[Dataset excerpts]
______________________________

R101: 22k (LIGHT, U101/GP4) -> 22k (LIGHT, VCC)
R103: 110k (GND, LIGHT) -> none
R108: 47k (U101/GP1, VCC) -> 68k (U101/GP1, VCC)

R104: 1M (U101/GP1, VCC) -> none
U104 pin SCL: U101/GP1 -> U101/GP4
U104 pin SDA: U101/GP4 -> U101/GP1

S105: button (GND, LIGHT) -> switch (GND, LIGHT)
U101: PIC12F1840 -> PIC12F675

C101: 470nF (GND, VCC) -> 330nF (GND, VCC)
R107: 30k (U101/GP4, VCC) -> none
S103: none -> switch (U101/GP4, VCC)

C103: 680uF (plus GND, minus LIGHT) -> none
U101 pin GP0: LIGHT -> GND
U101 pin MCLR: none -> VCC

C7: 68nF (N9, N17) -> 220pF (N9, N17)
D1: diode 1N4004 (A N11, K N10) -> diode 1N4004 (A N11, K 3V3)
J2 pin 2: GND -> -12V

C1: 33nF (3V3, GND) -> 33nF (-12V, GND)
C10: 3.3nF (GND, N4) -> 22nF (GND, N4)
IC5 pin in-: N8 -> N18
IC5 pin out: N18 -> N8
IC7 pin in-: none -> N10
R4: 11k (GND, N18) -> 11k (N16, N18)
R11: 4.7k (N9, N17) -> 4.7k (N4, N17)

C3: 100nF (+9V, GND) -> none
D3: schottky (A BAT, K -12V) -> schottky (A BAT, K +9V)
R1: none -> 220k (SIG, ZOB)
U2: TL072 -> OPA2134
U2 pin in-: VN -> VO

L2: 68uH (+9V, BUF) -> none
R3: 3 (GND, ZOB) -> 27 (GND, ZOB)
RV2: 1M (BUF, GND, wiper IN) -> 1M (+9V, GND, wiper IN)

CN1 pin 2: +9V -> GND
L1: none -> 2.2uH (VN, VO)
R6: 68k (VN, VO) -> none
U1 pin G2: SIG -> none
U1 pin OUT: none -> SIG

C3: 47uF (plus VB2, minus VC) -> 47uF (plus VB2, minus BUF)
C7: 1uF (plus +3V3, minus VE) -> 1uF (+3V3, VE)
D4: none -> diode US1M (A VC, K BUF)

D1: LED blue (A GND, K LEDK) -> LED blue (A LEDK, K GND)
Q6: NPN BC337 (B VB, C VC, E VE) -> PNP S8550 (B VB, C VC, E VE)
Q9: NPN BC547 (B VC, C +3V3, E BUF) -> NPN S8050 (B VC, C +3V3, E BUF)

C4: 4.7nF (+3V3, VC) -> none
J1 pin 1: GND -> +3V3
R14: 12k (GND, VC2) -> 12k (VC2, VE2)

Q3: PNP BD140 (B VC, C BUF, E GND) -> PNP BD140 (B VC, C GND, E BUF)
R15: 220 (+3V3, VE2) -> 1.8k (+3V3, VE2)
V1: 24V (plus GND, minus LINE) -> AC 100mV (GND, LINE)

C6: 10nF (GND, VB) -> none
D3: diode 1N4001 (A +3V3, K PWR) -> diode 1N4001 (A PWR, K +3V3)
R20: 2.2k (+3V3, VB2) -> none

______________________________

* _PROBLEM TO SOLVE_: Every record here must be output exactly, word for word.

* _RESULT FOR THIS TASK_:
R101: 22k (LIGHT, U101/GP4) -> 22k (LIGHT, VCC)
R103: 110k (GND, LIGHT) -> none
R108: 47k (U101/GP1, VCC) -> 68k (U101/GP1, VCC)

R104: 1M (U101/GP1, VCC) -> none
U104 pin SCL: U101/GP1 -> U101/GP4
U104 pin SDA: U101/GP4 -> U101/GP1

S105: button (GND, LIGHT) -> switch (GND, LIGHT)
U101: PIC12F1840 -> PIC12F675

C101: 470nF (GND, VCC) -> 330nF (GND, VCC)
R107: 30k (U101/GP4, VCC) -> none
S103: none -> switch (U101/GP4, VCC)

C103: 680uF (plus GND, minus LIGHT) -> none
U101 pin GP0: LIGHT -> GND
U101 pin MCLR: none -> VCC

C7: 68nF (N9, N17) -> 220pF (N9, N17)
D1: diode 1N4004 (A N11, K N10) -> diode 1N4004 (A N11, K 3V3)
J2 pin 2: GND -> -12V

C1: 33nF (3V3, GND) -> 33nF (-12V, GND)
C10: 3.3nF (GND, N4) -> 22nF (GND, N4)
IC5 pin in-: N8 -> N18
IC5 pin out: N18 -> N8
IC7 pin in-: none -> N10
R4: 11k (GND, N18) -> 11k (N16, N18)
R11: 4.7k (N9, N17) -> 4.7k (N4, N17)

C3: 100nF (+9V, GND) -> none
D3: schottky (A BAT, K -12V) -> schottky (A BAT, K +9V)
R1: none -> 220k (SIG, ZOB)
U2: TL072 -> OPA2134
U2 pin in-: VN -> VO

L2: 68uH (+9V, BUF) -> none
R3: 3 (GND, ZOB) -> 27 (GND, ZOB)
RV2: 1M (BUF, GND, wiper IN) -> 1M (+9V, GND, wiper IN)

CN1 pin 2: +9V -> GND
L1: none -> 2.2uH (VN, VO)
R6: 68k (VN, VO) -> none
U1 pin G2: SIG -> none
U1 pin OUT: none -> SIG

C3: 47uF (plus VB2, minus VC) -> 47uF (plus VB2, minus BUF)
C7: 1uF (plus +3V3, minus VE) -> 1uF (+3V3, VE)
D4: none -> diode US1M (A VC, K BUF)

D1: LED blue (A GND, K LEDK) -> LED blue (A LEDK, K GND)
Q6: NPN BC337 (B VB, C VC, E VE) -> PNP S8550 (B VB, C VC, E VE)
Q9: NPN BC547 (B VC, C +3V3, E BUF) -> NPN S8050 (B VC, C +3V3, E BUF)

C4: 4.7nF (+3V3, VC) -> none
J1 pin 1: GND -> +3V3
R14: 12k (GND, VC2) -> 12k (VC2, VE2)

Q3: PNP BD140 (B VC, C BUF, E GND) -> PNP BD140 (B VC, C GND, E BUF)
R15: 220 (+3V3, VE2) -> 1.8k (+3V3, VE2)
V1: 24V (plus GND, minus LINE) -> AC 100mV (GND, LINE)

C6: 10nF (GND, VB) -> none
D3: diode 1N4001 (A +3V3, K PWR) -> diode 1N4001 (A PWR, K +3V3)
R20: 2.2k (+3V3, VB2) -> none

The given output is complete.